### EXERCISE
Pull out each line of the entries below that contains the word "diamond" and copy it in full. Case counts when matching.

———

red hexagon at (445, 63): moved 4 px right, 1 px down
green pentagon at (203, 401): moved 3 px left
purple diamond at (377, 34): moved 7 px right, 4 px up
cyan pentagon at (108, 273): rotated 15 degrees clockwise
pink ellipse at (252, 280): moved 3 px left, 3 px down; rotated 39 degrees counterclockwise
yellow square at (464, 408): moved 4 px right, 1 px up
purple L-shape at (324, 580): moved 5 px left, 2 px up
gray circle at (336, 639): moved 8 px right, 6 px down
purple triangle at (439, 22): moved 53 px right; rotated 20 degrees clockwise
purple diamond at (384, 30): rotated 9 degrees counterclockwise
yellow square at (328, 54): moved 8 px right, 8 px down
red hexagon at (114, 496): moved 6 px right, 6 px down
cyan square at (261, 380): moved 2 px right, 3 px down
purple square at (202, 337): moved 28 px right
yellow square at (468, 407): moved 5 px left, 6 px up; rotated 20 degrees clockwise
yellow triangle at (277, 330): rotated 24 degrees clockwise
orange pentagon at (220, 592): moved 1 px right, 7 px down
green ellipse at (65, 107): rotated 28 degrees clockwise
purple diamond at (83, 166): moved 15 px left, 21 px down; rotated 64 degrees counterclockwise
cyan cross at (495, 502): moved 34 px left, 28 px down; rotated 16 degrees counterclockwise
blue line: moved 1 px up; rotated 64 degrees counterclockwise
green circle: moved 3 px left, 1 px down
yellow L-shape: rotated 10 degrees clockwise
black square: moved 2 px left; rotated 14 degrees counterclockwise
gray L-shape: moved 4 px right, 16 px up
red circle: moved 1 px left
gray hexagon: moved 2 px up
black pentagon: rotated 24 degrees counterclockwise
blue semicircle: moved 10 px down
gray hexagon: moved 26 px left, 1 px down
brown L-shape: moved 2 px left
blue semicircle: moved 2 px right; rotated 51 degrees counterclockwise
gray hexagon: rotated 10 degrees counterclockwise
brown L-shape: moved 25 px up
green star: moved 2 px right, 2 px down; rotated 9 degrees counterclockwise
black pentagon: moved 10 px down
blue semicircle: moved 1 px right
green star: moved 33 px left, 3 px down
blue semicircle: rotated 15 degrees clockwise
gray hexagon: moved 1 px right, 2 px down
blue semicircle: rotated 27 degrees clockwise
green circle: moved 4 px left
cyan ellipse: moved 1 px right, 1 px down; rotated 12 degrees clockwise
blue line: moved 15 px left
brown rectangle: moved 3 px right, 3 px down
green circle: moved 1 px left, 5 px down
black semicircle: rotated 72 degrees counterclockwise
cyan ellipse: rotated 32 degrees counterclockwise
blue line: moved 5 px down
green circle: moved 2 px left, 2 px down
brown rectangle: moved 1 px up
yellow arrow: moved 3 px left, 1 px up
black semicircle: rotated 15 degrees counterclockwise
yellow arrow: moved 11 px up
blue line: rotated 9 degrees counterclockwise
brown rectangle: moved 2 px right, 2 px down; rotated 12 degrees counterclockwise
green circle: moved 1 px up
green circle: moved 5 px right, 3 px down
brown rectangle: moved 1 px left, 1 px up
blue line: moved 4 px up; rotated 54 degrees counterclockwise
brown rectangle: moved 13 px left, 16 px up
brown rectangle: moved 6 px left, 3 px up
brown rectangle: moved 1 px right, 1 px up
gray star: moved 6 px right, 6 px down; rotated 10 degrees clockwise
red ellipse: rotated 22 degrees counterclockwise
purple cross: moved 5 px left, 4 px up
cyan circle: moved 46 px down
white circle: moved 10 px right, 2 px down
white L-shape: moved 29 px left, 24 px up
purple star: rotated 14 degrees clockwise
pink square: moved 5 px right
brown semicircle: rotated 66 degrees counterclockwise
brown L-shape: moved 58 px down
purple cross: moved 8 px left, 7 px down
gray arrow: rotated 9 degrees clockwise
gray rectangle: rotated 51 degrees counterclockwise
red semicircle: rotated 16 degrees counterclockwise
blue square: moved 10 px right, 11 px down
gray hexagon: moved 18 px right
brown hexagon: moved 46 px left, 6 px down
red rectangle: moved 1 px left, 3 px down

———

### RESULT OF THE TASK
purple diamond at (377, 34): moved 7 px right, 4 px up
purple diamond at (384, 30): rotated 9 degrees counterclockwise
purple diamond at (83, 166): moved 15 px left, 21 px down; rotated 64 degrees counterclockwise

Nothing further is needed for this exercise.